### Information shown
%%

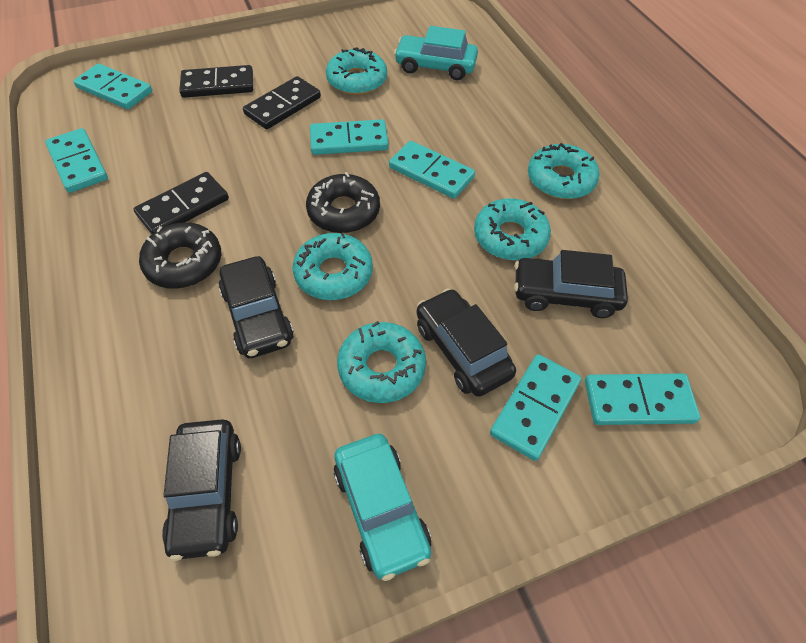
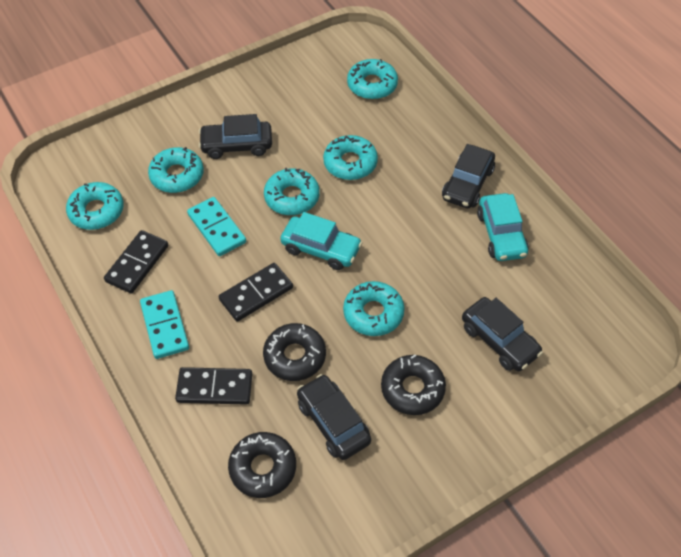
black donut: 2 -> 3
turquoise domino: 6 -> 2
turquoise donut: 5 -> 6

%%

### Work instructions
Print the listing exactly, but skip its pictures.

### Response to this exercise
black donut: 2 -> 3
turquoise domino: 6 -> 2
turquoise donut: 5 -> 6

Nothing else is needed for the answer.